§ **Exercise**
Each entry should be repeated exactly. Its pictures should not be.

"""

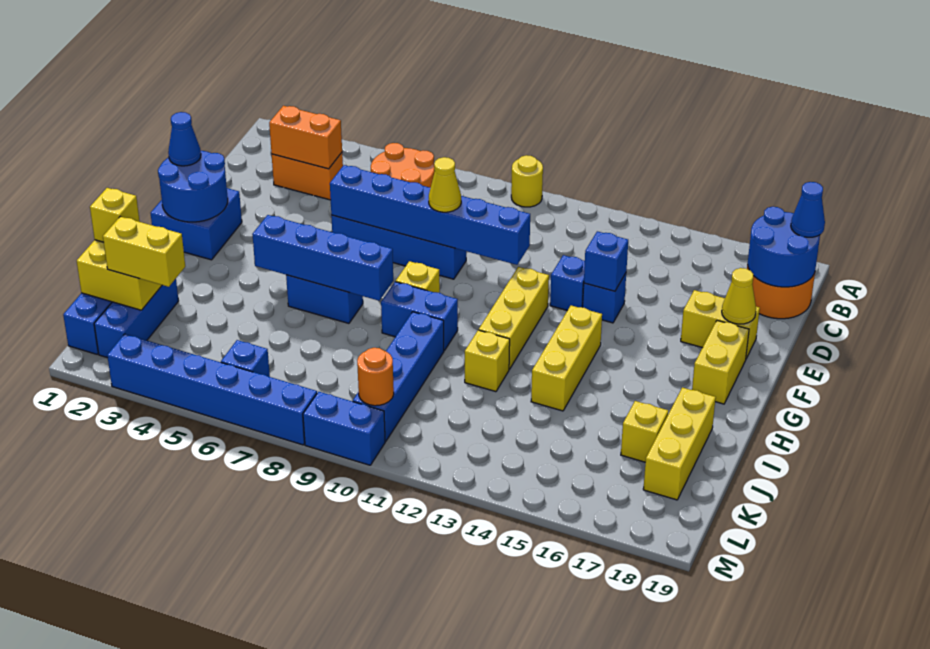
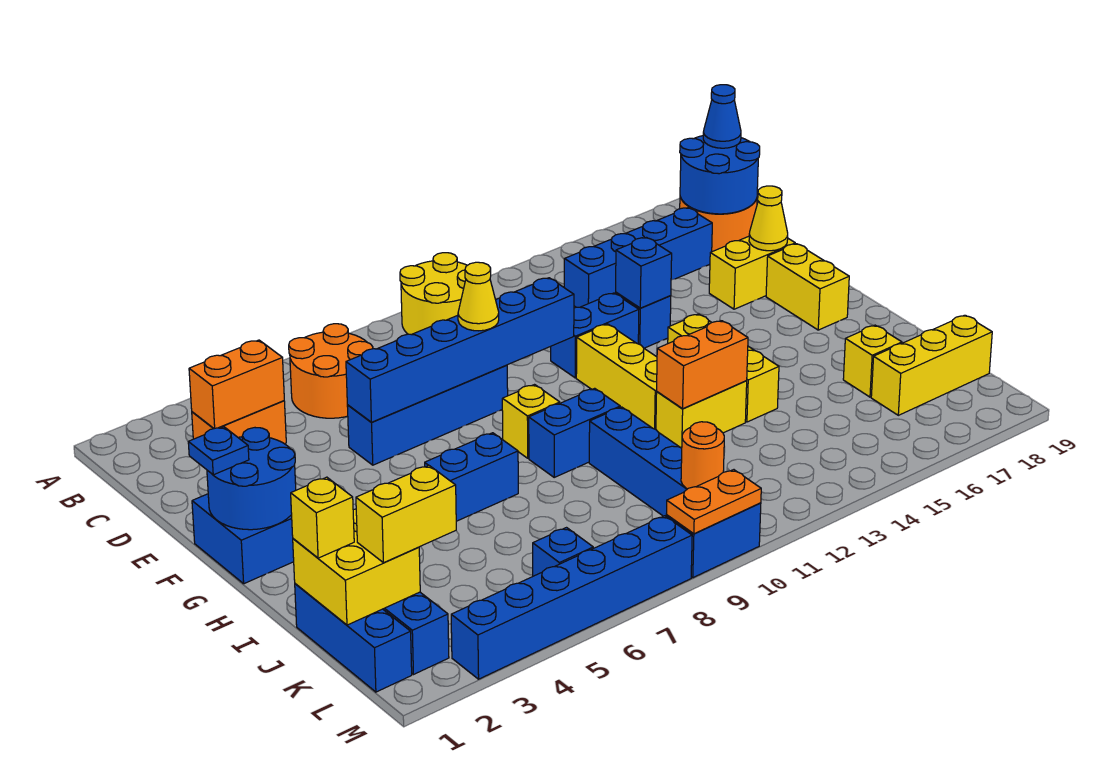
yellow round brick A10 level 1 -> yellow round brick A10:B11 level 1
blue brick E13 level 1 -> blue brick E12:E13 level 1
blue cone F1 level 3 -> blue plate F1 level 3
blue brick H5:H8 level 2 -> blue brick C14:C17 level 1
yellow brick I12 level 1 -> yellow brick I12:I13 level 1
none -> orange brick I12:I13 level 2
yellow brick I18:K18 level 1 -> yellow brick K17:K19 level 1
none -> orange plate M9:M10 level 2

"""

§ **Answer for the task**
yellow round brick A10 level 1 -> yellow round brick A10:B11 level 1
blue brick E13 level 1 -> blue brick E12:E13 level 1
blue cone F1 level 3 -> blue plate F1 level 3
blue brick H5:H8 level 2 -> blue brick C14:C17 level 1
yellow brick I12 level 1 -> yellow brick I12:I13 level 1
none -> orange brick I12:I13 level 2
yellow brick I18:K18 level 1 -> yellow brick K17:K19 level 1
none -> orange plate M9:M10 level 2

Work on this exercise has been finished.